● **ASSIGNMENT**:
Your task is to transcribe, without alteration, the lines from the top of the material below through the line bearing "orange pawn: 1 -> 0", inclusive.

● **DATA EXCERPTS**:
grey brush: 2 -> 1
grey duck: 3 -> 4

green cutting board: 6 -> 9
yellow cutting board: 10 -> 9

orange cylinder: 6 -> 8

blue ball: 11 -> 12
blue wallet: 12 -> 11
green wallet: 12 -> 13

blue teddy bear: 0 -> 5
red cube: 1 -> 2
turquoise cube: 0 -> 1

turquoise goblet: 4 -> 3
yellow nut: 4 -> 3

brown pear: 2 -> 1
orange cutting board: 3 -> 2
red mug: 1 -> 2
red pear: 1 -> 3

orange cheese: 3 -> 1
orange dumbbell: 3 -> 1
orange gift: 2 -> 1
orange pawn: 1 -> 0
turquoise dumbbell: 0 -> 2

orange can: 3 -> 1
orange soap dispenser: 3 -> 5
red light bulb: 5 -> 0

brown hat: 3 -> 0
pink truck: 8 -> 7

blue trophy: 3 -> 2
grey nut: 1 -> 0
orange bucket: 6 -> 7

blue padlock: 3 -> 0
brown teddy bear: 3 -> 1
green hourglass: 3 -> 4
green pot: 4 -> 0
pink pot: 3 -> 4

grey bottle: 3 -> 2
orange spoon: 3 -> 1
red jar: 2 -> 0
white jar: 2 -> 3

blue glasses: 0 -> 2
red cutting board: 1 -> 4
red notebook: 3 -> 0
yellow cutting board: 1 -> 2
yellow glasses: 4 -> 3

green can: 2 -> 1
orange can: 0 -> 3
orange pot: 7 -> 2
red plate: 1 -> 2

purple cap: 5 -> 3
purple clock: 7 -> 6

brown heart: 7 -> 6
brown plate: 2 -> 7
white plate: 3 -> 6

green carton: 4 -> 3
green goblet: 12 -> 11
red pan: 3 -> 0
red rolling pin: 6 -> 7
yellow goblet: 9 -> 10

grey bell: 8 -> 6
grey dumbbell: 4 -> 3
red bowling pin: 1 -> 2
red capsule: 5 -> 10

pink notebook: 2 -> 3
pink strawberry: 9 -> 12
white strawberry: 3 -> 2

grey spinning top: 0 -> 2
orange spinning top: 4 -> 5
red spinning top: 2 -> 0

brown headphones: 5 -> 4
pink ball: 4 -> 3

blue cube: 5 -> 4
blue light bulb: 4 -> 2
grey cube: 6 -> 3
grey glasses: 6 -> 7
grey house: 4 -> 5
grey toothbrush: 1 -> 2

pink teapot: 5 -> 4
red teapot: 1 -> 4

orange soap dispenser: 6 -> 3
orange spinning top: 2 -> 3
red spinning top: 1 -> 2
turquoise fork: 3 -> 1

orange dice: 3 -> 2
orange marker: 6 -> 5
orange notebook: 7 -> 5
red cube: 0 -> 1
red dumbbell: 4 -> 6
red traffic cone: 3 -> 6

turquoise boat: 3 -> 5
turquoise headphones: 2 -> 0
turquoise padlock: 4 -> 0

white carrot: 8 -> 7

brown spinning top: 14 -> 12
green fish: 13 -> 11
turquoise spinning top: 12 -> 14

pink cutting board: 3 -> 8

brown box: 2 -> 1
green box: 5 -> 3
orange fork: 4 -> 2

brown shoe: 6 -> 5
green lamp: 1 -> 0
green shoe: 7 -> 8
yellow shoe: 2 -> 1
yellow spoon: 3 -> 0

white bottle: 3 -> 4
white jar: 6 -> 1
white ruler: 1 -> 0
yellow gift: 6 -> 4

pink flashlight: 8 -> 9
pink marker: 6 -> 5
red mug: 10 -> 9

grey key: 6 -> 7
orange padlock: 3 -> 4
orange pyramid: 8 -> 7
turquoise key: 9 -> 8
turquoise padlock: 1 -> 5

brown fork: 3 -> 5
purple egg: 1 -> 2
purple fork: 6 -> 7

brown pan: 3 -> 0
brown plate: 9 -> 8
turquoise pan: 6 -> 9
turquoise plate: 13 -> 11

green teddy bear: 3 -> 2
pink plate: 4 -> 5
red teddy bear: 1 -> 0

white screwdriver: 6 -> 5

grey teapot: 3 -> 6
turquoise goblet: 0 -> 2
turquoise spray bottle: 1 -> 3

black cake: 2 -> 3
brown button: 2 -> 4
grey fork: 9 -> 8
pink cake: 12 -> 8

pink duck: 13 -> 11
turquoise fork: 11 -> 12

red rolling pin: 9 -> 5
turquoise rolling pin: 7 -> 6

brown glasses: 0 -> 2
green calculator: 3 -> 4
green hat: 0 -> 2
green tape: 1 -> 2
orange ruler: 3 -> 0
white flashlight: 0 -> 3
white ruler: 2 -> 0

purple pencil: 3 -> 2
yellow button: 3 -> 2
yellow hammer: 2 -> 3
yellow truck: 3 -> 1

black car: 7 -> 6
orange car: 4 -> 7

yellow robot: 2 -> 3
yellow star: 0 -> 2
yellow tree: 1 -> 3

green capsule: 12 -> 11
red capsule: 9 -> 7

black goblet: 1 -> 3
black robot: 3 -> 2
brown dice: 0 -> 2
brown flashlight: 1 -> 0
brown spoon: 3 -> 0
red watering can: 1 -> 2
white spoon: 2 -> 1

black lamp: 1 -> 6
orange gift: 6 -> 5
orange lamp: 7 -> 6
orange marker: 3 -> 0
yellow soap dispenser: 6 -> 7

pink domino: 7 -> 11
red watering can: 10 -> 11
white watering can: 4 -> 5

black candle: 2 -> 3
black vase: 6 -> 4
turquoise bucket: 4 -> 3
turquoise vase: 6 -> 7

● **RESPONSE TO THIS TASK**:
grey brush: 2 -> 1
grey duck: 3 -> 4

green cutting board: 6 -> 9
yellow cutting board: 10 -> 9

orange cylinder: 6 -> 8

blue ball: 11 -> 12
blue wallet: 12 -> 11
green wallet: 12 -> 13

blue teddy bear: 0 -> 5
red cube: 1 -> 2
turquoise cube: 0 -> 1

turquoise goblet: 4 -> 3
yellow nut: 4 -> 3

brown pear: 2 -> 1
orange cutting board: 3 -> 2
red mug: 1 -> 2
red pear: 1 -> 3

orange cheese: 3 -> 1
orange dumbbell: 3 -> 1
orange gift: 2 -> 1
orange pawn: 1 -> 0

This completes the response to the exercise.